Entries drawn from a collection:
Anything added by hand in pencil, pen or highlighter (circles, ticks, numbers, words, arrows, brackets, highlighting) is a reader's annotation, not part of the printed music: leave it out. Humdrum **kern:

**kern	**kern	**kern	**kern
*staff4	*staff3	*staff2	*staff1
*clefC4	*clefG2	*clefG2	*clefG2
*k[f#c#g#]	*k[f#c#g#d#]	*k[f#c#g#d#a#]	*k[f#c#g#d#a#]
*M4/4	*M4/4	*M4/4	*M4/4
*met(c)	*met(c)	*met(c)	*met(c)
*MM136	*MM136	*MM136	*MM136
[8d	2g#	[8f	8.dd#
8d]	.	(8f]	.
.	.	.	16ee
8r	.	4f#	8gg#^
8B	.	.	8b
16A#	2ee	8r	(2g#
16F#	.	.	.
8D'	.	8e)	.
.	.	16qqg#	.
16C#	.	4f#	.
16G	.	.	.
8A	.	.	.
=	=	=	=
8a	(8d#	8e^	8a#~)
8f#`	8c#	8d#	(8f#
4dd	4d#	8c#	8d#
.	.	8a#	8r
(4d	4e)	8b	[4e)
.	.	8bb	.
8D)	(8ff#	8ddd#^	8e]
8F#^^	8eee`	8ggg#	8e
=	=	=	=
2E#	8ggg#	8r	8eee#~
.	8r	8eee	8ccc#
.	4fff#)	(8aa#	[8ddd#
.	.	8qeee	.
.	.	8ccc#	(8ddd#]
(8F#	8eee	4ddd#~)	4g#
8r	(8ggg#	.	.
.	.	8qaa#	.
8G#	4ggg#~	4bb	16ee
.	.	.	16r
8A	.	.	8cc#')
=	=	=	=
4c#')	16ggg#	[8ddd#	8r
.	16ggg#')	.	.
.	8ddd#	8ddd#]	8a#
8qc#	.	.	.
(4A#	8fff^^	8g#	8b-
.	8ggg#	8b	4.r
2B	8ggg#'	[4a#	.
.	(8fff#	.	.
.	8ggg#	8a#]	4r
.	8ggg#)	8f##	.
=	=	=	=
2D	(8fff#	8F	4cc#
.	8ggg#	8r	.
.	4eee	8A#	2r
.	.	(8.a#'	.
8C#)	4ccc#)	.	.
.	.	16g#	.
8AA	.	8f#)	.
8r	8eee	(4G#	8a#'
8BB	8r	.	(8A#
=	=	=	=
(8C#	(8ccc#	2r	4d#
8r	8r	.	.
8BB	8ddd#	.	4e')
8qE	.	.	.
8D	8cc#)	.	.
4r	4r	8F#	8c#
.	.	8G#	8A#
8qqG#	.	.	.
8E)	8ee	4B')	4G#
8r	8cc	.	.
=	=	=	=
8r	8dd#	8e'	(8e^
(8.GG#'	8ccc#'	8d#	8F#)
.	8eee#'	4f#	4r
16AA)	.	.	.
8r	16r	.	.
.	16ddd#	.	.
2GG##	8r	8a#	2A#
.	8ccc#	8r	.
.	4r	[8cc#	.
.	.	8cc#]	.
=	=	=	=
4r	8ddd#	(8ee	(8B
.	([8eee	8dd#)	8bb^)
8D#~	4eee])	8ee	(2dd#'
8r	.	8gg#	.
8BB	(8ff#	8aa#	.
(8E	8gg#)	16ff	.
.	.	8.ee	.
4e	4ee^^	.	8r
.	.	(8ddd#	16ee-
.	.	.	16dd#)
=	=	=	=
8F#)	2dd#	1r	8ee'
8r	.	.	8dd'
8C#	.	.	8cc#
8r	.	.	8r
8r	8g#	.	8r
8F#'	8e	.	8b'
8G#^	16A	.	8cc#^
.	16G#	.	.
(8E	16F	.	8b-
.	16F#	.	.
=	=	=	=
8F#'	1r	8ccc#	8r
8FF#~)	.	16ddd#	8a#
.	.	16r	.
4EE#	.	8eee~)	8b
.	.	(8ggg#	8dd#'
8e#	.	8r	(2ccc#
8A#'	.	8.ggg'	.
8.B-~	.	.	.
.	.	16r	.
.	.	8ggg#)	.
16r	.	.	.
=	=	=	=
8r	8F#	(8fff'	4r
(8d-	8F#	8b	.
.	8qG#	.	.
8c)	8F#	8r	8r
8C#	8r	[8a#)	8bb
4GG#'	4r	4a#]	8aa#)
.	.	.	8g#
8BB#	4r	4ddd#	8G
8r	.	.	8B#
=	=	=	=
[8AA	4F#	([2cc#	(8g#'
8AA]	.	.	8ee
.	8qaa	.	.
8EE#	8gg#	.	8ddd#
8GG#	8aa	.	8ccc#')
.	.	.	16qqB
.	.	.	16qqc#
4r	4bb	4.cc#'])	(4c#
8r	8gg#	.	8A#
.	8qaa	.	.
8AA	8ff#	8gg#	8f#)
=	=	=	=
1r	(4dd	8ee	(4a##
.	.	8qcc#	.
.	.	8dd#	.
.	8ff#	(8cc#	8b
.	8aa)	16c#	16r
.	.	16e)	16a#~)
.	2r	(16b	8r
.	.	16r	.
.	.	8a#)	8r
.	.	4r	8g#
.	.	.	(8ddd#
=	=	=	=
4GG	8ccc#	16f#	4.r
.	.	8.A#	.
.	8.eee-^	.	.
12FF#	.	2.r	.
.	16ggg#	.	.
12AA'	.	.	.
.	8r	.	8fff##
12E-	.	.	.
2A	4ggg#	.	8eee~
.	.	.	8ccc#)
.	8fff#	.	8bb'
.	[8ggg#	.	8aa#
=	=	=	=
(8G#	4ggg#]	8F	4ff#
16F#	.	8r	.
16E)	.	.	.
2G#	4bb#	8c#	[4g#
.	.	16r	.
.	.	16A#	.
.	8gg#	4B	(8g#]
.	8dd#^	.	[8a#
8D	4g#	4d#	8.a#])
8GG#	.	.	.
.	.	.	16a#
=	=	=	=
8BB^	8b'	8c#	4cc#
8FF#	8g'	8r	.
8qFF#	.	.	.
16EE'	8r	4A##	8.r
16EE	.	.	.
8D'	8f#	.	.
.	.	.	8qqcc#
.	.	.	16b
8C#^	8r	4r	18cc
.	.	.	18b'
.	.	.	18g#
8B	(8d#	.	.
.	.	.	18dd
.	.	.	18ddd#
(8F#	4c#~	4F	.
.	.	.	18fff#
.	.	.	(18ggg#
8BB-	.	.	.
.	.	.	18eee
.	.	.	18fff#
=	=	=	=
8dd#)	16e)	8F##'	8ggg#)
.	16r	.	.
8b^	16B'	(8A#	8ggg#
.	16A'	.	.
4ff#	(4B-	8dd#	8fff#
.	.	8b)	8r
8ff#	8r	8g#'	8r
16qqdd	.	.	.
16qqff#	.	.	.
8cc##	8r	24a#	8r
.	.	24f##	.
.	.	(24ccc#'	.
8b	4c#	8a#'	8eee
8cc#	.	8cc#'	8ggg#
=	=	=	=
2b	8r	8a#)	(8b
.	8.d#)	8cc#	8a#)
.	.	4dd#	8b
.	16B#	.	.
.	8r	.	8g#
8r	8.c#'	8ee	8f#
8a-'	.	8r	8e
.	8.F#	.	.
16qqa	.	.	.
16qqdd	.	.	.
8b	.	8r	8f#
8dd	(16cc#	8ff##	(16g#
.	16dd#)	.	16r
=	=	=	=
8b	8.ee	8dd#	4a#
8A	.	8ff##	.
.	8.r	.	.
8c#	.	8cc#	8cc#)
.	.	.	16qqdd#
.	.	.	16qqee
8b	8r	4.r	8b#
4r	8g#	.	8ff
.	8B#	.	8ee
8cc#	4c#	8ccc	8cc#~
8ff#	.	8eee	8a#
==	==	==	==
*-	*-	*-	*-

== To do ==
Report how many lines of the records above contain the string "kern", counting only matches in the same case. Give the number alone.

== Solution ==
2